··· Extracted material ···

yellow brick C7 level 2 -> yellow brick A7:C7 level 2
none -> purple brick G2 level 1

···
··· Extracted material ···

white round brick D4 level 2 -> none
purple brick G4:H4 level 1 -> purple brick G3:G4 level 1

···

Activity: Your task is to restate, word for word, only those lines above that fall between the line holding "white round brick D4 level 2 -> none" and the line holding "purple brick G4:H4", inclusive.

Your response:
white round brick D4 level 2 -> none
purple brick G4:H4 level 1 -> purple brick G3:G4 level 1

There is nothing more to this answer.